----- RECORDS SUPPLIED -----
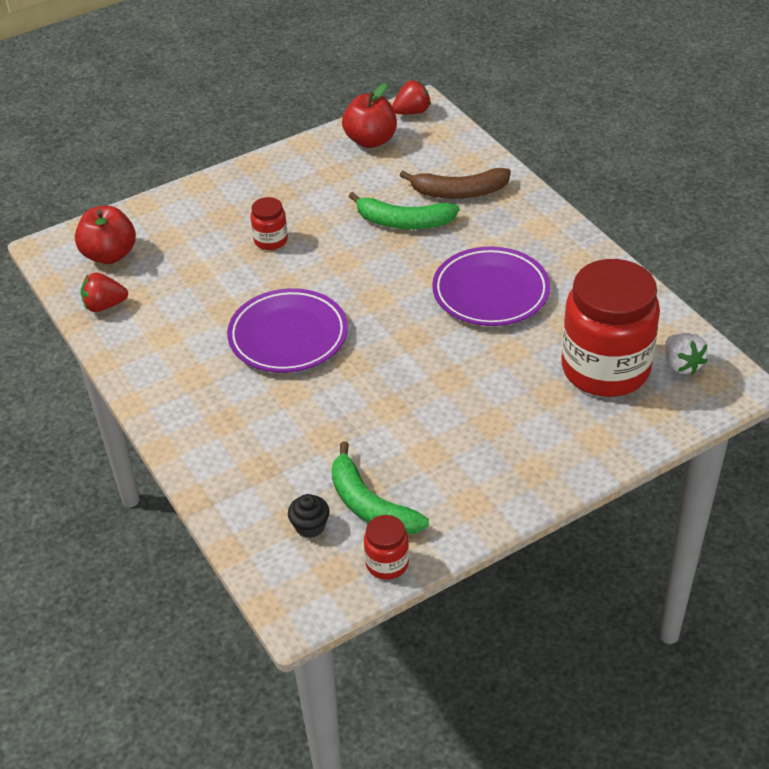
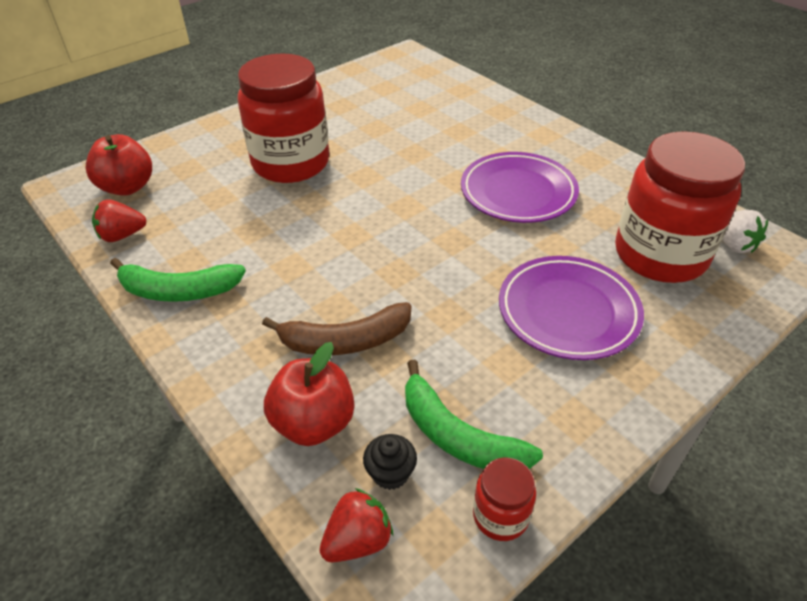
camera: 10 degrees left, 0 degrees up
(271, 240) = (291, 163): red jar -> red jar, size x2.32
(288, 336) = (323, 250): purple plate -> purple plate (568, 312)
(370, 140) = (369, 79): red apple -> red apple (314, 423)
(403, 222) = (416, 140): green banana -> green banana (178, 291)
(412, 112) = (400, 57): red strawberry -> red strawberry (358, 540)
(459, 192) = (460, 113): brown banana -> brown banana (345, 341)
-----
EXERCISE: Only the records themselves, retyped exactly, belong in the answer; please leave all images behind.

YOUR SOLUTION:
camera: 10 degrees left, 0 degrees up
(271, 240) = (291, 163): red jar -> red jar, size x2.32
(288, 336) = (323, 250): purple plate -> purple plate (568, 312)
(370, 140) = (369, 79): red apple -> red apple (314, 423)
(403, 222) = (416, 140): green banana -> green banana (178, 291)
(412, 112) = (400, 57): red strawberry -> red strawberry (358, 540)
(459, 192) = (460, 113): brown banana -> brown banana (345, 341)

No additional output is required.